## [Work task]
Retype the tail of the data exactly, starting at the line containing "D108: none -> LED red (A JP104/1, K VCC)" and stopping at the last line.

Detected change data
======

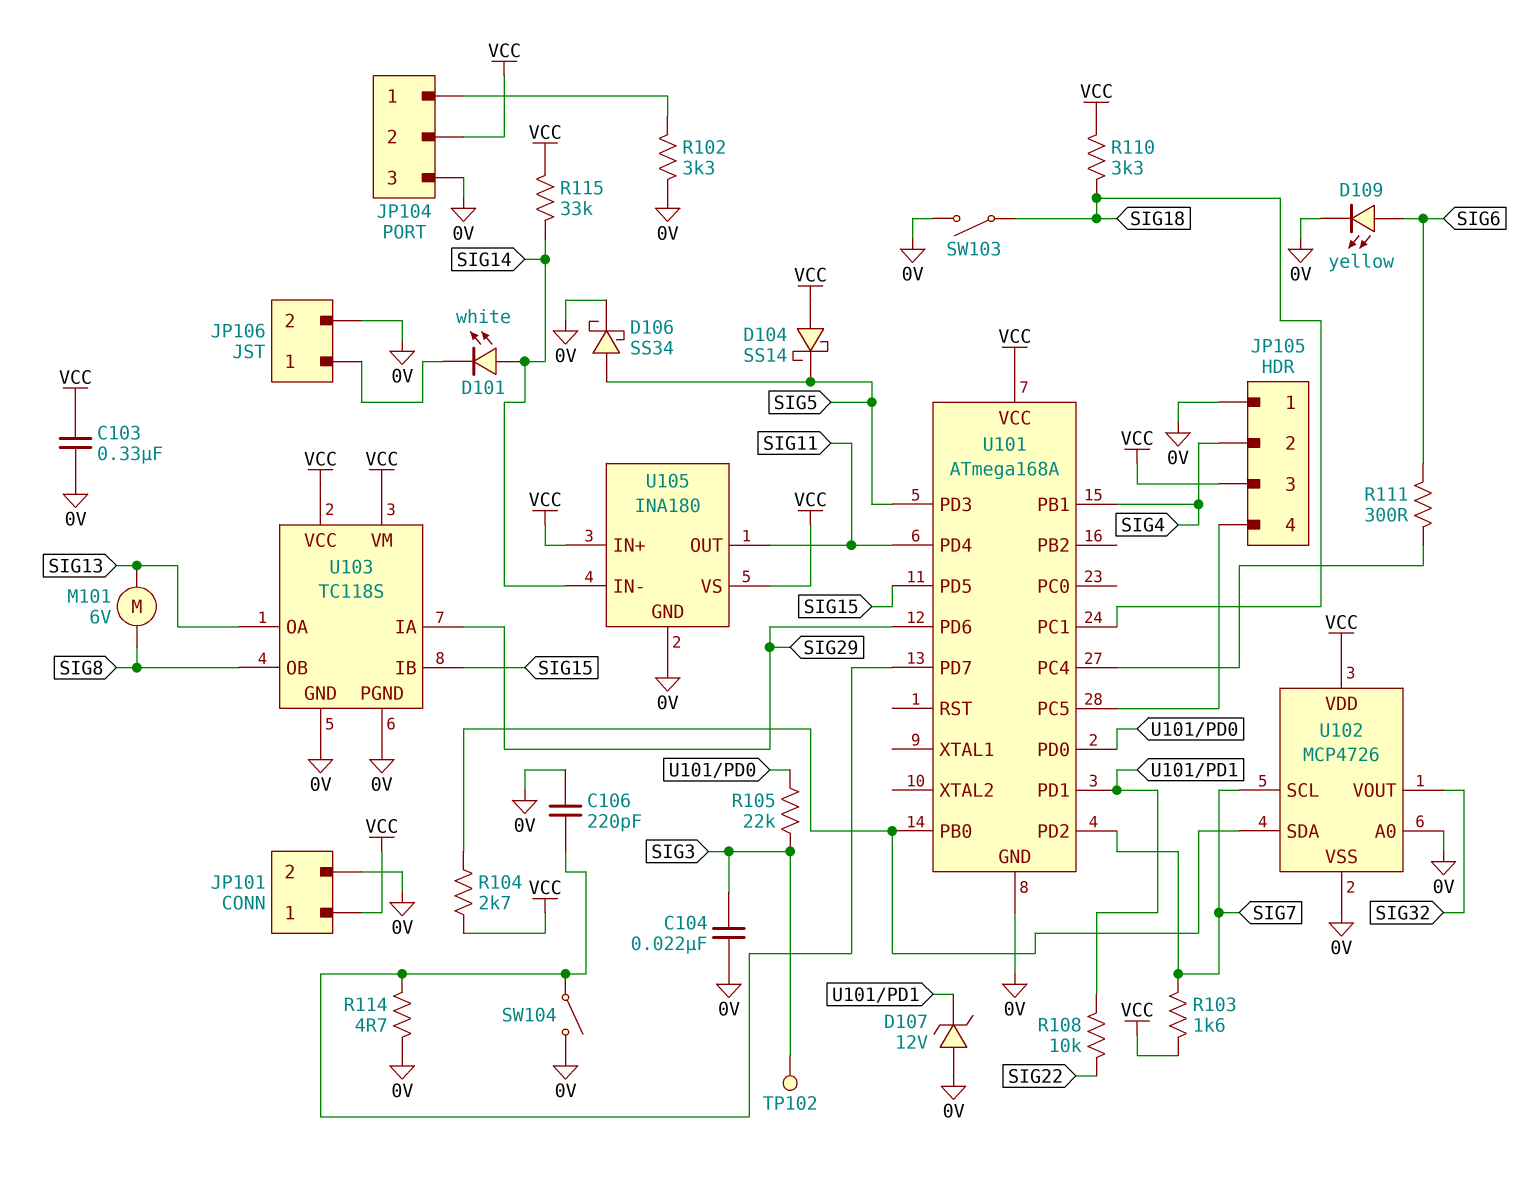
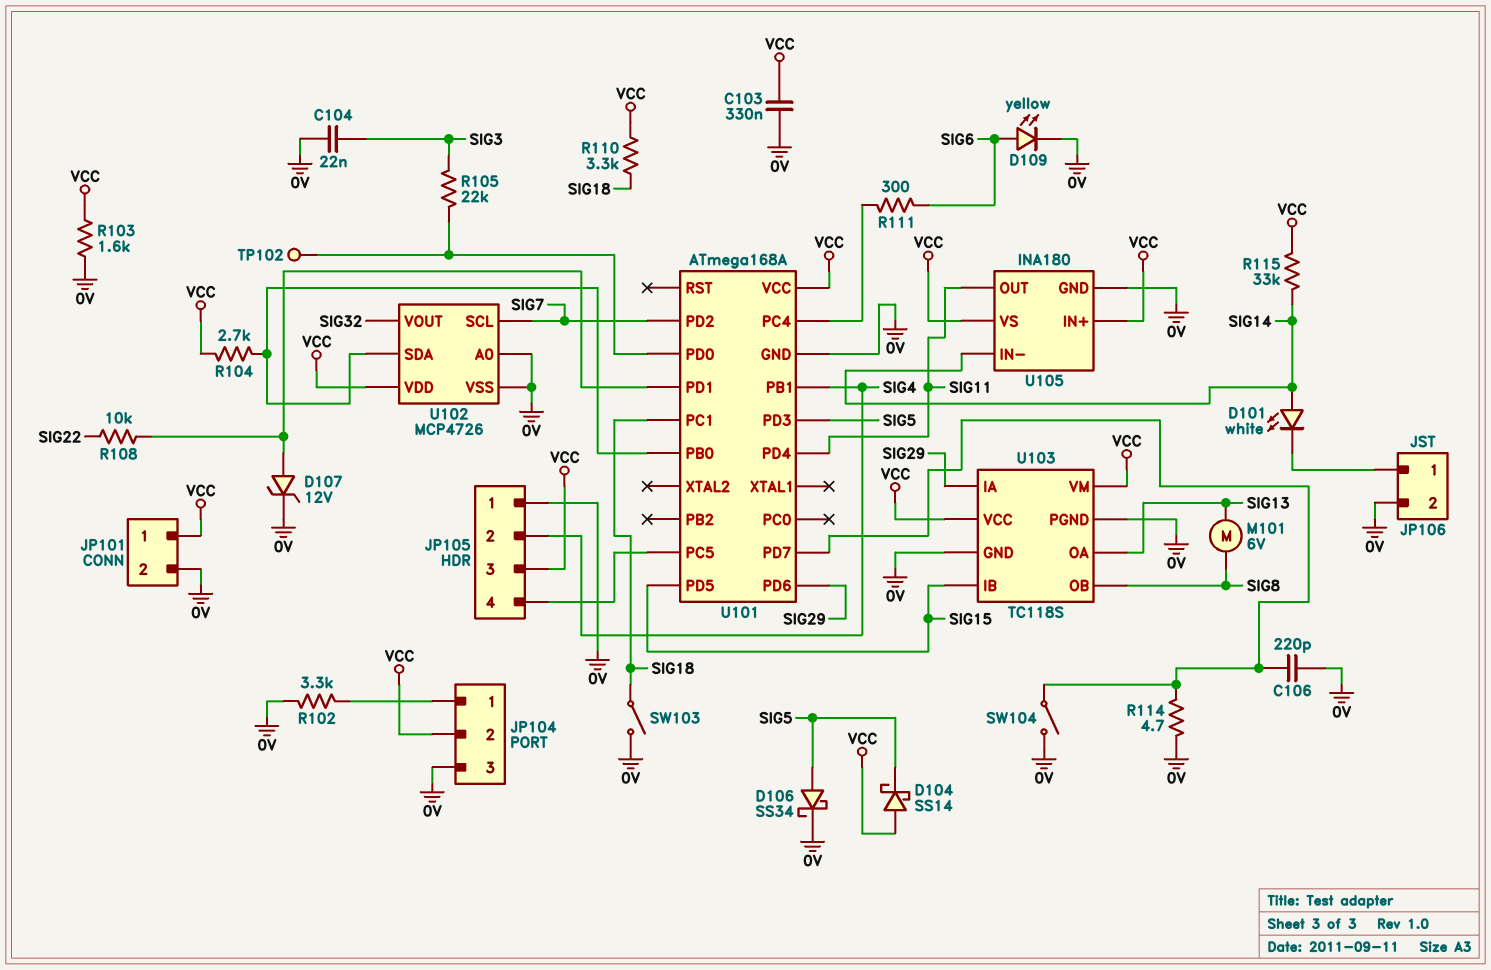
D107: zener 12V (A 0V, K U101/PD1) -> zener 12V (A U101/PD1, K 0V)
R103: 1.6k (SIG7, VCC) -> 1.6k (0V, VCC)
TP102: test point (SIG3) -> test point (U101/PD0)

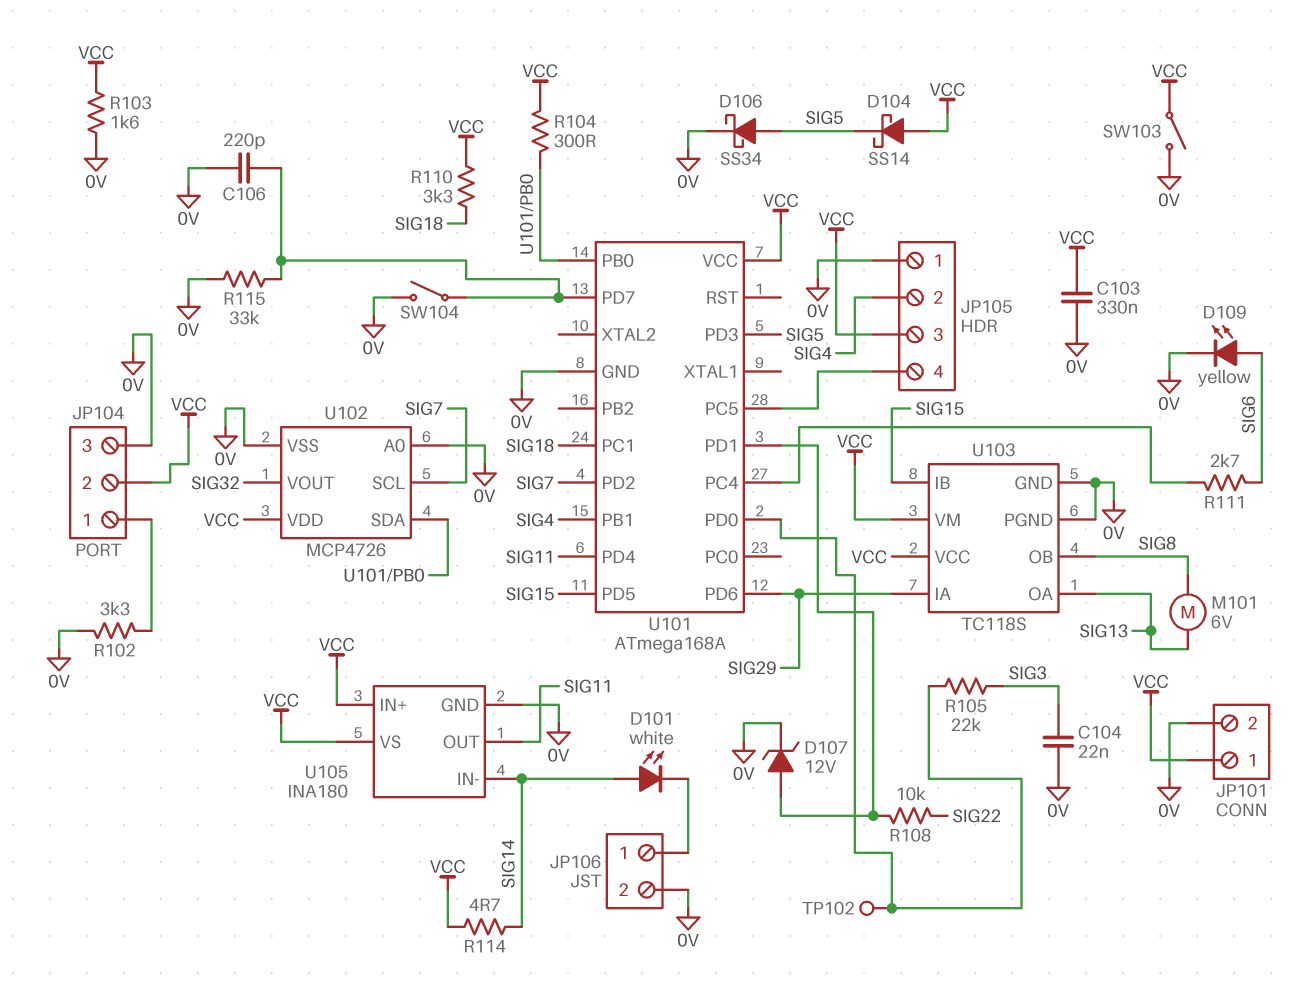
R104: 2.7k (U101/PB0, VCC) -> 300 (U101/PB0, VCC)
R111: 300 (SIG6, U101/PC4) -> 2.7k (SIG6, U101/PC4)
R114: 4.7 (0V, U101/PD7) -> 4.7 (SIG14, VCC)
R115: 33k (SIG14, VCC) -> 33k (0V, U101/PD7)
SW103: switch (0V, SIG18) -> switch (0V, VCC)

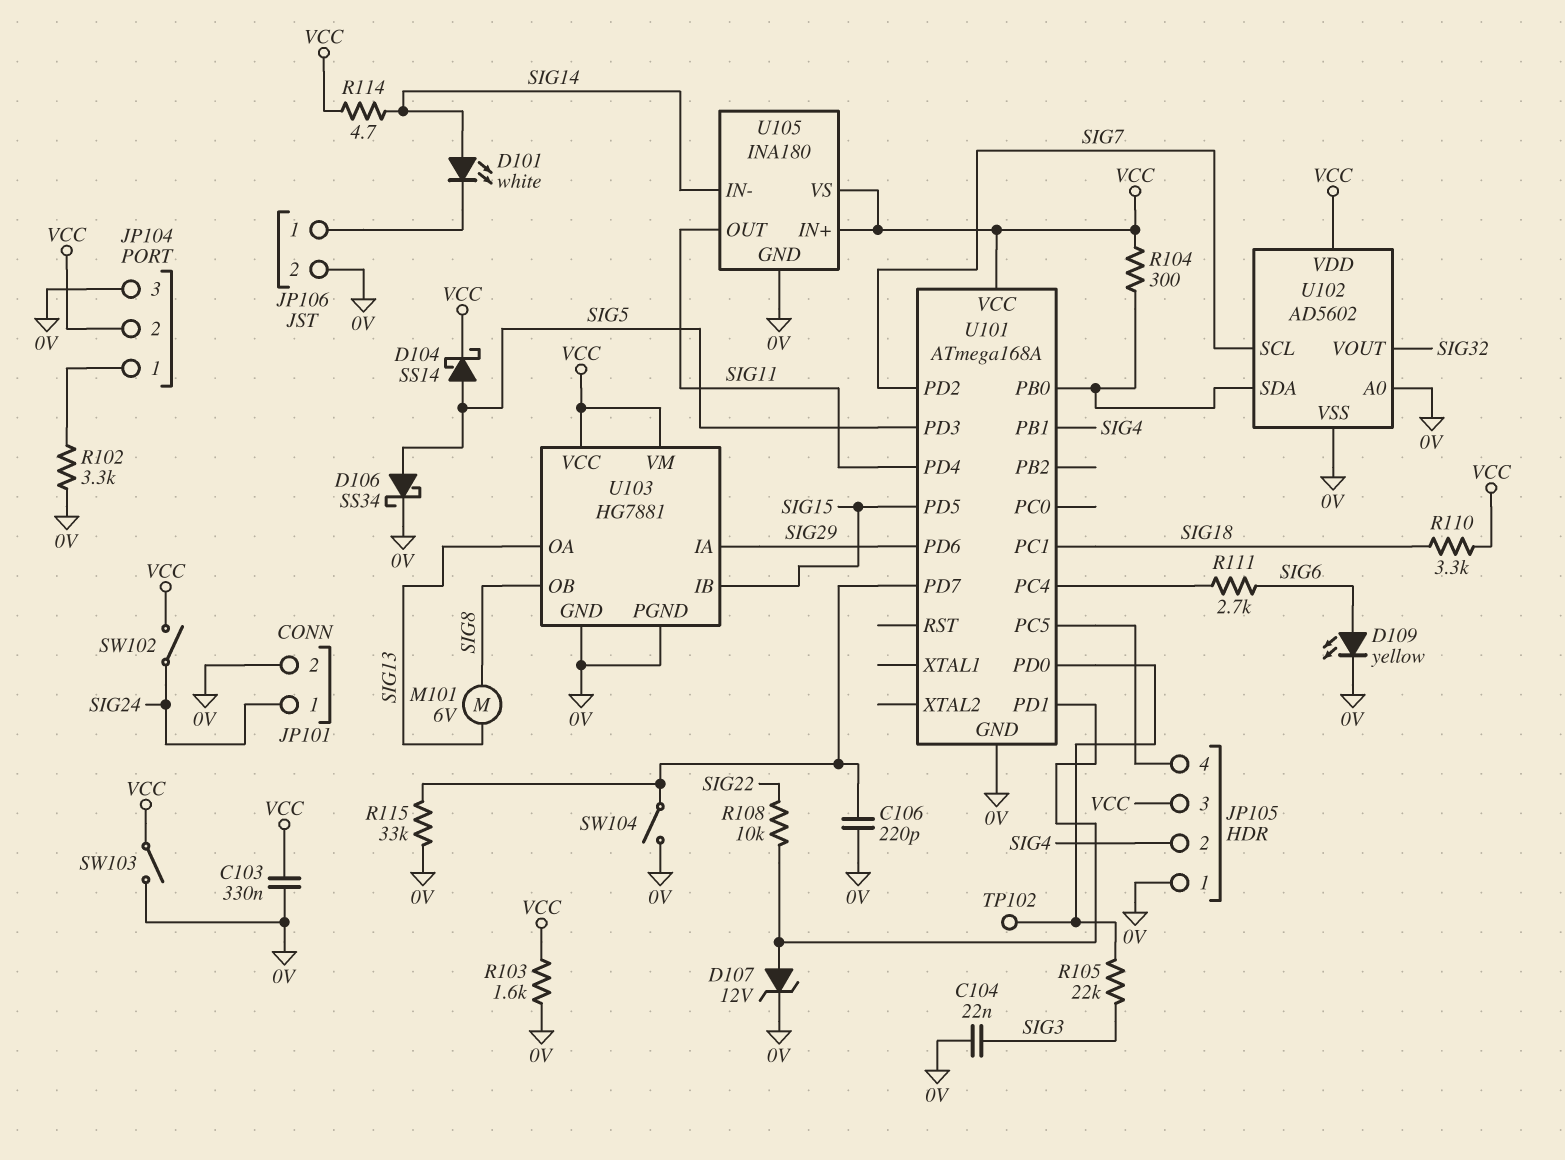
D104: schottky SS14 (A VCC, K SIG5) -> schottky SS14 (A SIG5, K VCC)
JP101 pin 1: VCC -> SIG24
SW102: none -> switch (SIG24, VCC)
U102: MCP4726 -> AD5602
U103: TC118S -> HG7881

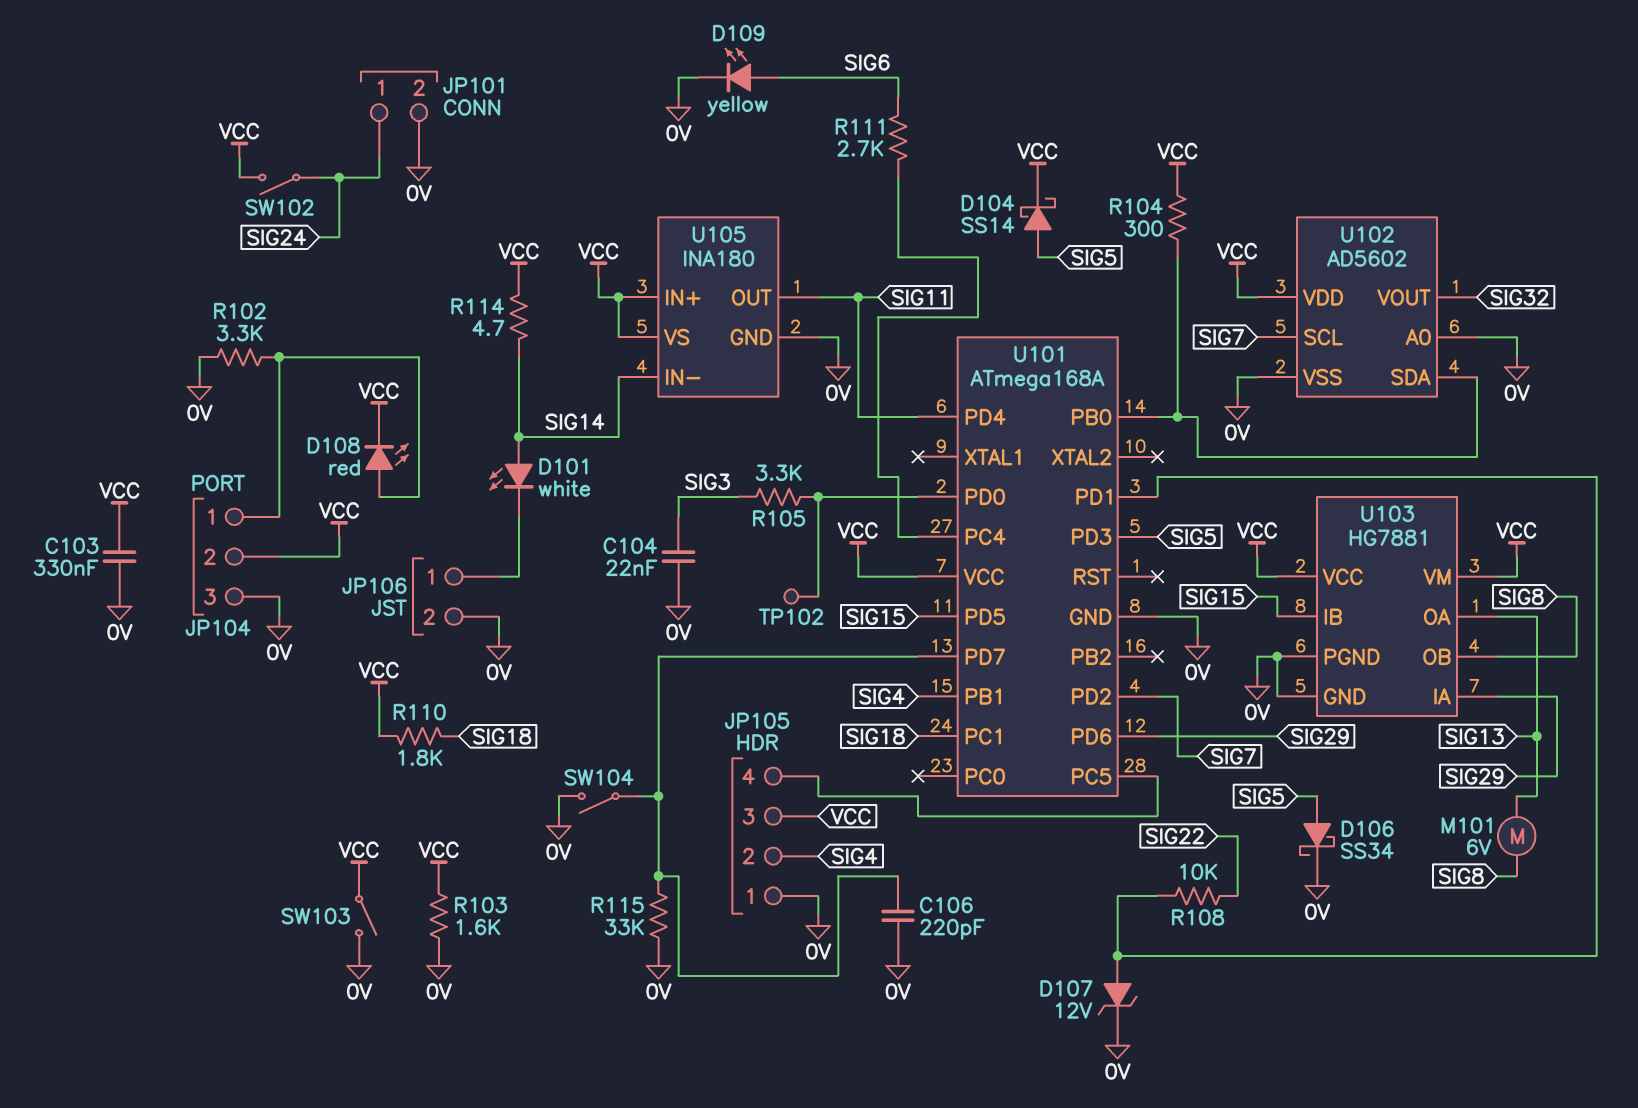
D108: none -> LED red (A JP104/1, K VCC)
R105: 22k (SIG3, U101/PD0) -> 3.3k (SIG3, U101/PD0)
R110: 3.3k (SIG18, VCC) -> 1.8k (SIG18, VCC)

======

## [Answer to this problem]
D108: none -> LED red (A JP104/1, K VCC)
R105: 22k (SIG3, U101/PD0) -> 3.3k (SIG3, U101/PD0)
R110: 3.3k (SIG18, VCC) -> 1.8k (SIG18, VCC)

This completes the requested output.